== ENTRIES ==
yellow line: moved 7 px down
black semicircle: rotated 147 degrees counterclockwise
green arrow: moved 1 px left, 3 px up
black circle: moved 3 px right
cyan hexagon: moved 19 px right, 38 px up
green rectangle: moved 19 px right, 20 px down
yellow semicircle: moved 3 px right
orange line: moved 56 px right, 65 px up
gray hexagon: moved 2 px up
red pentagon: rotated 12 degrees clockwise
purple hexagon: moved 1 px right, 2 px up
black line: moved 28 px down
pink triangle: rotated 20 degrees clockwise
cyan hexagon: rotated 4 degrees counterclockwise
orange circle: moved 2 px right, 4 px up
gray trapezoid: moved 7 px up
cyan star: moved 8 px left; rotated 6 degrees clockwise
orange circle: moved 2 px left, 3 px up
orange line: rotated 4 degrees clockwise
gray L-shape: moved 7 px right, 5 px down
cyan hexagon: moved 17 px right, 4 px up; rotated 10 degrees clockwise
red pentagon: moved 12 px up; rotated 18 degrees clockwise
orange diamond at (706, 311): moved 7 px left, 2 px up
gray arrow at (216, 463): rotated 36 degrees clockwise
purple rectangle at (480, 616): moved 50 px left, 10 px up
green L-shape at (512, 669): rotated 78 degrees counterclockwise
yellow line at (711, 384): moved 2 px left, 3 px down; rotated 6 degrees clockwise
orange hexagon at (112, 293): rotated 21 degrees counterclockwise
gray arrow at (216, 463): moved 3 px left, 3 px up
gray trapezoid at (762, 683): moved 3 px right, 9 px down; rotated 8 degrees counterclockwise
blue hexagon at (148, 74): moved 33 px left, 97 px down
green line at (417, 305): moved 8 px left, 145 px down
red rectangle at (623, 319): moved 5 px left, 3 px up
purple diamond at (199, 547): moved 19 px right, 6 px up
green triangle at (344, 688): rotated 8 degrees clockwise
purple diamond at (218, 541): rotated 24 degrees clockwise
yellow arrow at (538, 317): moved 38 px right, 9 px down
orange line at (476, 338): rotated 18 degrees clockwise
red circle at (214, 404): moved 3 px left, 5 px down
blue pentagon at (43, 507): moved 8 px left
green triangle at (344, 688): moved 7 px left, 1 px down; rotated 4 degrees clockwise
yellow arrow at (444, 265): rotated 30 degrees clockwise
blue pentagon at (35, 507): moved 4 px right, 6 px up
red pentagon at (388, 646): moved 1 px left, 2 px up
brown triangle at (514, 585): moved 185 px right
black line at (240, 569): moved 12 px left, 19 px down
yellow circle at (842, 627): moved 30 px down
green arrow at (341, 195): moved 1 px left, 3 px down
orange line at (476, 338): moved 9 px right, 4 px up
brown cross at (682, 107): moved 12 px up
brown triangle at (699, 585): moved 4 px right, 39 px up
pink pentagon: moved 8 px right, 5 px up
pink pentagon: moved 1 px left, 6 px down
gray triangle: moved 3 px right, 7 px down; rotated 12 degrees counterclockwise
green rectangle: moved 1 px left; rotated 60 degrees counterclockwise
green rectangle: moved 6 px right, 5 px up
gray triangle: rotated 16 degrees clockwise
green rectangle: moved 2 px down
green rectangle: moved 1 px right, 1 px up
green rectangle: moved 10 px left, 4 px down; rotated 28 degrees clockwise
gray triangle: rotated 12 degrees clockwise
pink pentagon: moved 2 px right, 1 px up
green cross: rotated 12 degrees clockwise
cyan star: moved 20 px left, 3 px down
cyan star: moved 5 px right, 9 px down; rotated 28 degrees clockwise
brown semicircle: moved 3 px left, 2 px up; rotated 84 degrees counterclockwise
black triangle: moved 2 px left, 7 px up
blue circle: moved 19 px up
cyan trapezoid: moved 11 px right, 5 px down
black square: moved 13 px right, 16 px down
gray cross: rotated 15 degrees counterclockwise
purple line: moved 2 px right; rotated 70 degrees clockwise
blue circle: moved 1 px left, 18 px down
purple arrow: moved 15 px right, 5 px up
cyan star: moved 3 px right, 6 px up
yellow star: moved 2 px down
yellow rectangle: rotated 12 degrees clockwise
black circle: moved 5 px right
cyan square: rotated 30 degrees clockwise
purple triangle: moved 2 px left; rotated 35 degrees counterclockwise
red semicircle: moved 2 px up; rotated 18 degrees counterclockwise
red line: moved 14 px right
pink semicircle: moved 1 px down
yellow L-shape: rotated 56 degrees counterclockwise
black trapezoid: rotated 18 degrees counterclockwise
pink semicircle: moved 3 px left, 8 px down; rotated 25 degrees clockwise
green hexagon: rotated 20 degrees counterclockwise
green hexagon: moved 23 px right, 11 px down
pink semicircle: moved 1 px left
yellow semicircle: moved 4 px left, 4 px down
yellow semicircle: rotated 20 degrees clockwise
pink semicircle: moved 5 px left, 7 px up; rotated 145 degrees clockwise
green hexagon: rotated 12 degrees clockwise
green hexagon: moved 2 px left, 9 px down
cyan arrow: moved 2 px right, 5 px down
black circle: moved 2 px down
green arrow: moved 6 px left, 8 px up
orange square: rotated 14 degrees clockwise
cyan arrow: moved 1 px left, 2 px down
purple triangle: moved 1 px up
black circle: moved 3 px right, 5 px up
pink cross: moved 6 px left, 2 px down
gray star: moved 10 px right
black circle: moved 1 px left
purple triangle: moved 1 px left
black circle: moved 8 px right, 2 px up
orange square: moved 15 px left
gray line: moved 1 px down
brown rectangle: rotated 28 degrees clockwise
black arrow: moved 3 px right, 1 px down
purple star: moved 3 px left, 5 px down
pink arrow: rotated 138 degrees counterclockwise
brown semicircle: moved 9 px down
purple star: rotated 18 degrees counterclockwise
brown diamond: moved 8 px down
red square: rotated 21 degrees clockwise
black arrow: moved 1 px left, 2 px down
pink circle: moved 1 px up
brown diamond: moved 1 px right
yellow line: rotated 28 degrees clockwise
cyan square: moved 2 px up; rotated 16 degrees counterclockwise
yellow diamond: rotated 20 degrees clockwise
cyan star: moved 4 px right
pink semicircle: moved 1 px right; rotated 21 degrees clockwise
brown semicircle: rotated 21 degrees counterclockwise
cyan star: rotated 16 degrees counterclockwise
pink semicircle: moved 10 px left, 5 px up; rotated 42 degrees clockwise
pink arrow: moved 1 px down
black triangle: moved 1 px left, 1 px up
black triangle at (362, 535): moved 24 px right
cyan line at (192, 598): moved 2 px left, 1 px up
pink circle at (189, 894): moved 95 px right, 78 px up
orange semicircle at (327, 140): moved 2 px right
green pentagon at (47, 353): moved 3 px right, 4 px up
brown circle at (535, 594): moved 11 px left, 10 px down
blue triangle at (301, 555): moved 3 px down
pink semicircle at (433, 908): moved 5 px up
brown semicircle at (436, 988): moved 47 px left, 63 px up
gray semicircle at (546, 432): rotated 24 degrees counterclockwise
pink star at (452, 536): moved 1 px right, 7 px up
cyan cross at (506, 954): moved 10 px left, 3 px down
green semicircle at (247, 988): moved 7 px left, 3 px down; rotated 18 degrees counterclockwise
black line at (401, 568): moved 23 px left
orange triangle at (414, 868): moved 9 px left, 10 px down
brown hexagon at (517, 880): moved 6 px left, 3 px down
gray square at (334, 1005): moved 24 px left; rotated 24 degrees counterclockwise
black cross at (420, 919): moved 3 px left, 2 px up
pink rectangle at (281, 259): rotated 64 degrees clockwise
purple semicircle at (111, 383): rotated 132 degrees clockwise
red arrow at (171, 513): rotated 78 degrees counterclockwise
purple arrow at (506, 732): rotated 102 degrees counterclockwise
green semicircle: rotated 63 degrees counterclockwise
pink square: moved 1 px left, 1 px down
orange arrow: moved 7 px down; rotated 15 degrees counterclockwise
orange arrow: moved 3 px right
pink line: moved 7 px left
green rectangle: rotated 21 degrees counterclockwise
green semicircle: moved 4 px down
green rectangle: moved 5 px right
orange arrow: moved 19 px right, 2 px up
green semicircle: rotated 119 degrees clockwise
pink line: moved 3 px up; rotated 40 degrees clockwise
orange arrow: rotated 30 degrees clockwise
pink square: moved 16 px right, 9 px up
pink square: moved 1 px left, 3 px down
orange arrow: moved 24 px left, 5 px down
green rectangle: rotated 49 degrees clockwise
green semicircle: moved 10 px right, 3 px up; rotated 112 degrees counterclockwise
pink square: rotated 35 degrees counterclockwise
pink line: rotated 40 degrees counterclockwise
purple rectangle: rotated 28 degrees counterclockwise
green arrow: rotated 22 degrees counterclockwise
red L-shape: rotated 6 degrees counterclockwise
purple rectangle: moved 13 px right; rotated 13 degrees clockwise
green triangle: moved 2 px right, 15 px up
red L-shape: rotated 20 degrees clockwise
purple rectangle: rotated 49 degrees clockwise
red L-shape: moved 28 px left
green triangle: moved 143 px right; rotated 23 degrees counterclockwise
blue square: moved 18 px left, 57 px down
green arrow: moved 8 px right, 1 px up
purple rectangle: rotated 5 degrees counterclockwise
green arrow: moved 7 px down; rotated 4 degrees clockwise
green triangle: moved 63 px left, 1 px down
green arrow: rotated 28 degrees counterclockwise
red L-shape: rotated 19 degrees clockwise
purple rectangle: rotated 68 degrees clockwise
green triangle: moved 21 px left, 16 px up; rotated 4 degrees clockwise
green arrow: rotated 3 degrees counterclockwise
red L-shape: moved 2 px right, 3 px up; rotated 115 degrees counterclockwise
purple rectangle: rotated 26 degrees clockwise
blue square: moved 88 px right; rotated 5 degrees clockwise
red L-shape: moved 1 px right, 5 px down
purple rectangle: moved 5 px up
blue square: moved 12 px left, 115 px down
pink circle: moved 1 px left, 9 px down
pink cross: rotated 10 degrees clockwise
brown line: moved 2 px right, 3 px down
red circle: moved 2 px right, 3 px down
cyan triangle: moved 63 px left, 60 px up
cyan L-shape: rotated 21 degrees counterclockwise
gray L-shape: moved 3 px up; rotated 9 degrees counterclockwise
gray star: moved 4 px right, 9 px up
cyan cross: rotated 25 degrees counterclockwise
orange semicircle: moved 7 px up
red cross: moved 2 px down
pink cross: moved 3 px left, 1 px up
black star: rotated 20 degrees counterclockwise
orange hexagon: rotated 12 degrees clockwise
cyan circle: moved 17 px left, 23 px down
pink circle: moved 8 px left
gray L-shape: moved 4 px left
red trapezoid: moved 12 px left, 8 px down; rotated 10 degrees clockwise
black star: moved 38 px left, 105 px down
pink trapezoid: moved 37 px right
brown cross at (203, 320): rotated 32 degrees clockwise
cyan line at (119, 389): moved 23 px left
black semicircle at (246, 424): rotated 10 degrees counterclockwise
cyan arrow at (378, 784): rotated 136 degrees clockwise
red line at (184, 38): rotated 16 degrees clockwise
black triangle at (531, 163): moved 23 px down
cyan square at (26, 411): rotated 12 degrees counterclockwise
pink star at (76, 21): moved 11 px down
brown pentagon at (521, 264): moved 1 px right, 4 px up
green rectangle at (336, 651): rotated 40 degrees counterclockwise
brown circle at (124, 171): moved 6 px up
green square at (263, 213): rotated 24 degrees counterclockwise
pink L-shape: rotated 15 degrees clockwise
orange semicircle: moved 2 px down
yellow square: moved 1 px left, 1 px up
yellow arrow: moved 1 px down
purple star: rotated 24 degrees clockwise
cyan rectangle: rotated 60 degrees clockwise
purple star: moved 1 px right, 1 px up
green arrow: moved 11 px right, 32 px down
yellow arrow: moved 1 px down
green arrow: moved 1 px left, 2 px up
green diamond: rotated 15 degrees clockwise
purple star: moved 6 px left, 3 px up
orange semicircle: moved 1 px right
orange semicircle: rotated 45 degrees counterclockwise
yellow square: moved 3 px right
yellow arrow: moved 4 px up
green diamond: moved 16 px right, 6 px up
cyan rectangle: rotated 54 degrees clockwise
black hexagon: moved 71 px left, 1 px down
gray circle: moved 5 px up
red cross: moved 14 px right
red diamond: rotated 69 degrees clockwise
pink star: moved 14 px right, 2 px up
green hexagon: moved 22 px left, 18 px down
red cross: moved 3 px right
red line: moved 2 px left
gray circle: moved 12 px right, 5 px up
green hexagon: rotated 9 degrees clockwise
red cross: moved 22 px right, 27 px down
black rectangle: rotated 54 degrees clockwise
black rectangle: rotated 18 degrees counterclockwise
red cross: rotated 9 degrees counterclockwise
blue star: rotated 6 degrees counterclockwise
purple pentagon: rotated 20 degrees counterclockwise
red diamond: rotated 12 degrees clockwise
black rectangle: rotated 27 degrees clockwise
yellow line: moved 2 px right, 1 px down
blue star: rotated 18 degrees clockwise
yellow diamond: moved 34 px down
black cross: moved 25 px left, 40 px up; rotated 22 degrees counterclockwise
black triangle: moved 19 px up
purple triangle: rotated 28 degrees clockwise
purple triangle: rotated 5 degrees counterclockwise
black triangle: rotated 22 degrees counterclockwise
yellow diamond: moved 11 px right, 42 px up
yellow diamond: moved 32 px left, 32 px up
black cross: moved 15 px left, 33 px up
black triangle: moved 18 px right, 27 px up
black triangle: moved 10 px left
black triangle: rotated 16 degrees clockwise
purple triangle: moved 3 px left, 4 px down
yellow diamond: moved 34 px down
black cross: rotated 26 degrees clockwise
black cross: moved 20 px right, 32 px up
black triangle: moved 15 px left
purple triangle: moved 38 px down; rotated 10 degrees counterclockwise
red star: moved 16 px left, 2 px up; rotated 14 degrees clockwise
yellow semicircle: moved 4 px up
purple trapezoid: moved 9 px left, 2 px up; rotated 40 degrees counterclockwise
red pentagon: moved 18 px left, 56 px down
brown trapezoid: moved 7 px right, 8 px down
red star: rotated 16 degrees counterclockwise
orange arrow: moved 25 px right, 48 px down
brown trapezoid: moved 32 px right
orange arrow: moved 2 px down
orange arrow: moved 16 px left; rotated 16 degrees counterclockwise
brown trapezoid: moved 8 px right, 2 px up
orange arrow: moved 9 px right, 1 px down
===
» **REQUEST**: Edit everything from the first of the rows down to the line containing "gray L-shape: moved 7 px right, 5 px down", replacing "purple hexagon" with "blue hexagon" and leaving all else unchanged. Return only those lines.

» **TASK OUTPUT**:
yellow line: moved 7 px down
black semicircle: rotated 147 degrees counterclockwise
green arrow: moved 1 px left, 3 px up
black circle: moved 3 px right
cyan hexagon: moved 19 px right, 38 px up
green rectangle: moved 19 px right, 20 px down
yellow semicircle: moved 3 px right
orange line: moved 56 px right, 65 px up
gray hexagon: moved 2 px up
red pentagon: rotated 12 degrees clockwise
blue hexagon: moved 1 px right, 2 px up
black line: moved 28 px down
pink triangle: rotated 20 degrees clockwise
cyan hexagon: rotated 4 degrees counterclockwise
orange circle: moved 2 px right, 4 px up
gray trapezoid: moved 7 px up
cyan star: moved 8 px left; rotated 6 degrees clockwise
orange circle: moved 2 px left, 3 px up
orange line: rotated 4 degrees clockwise
gray L-shape: moved 7 px right, 5 px down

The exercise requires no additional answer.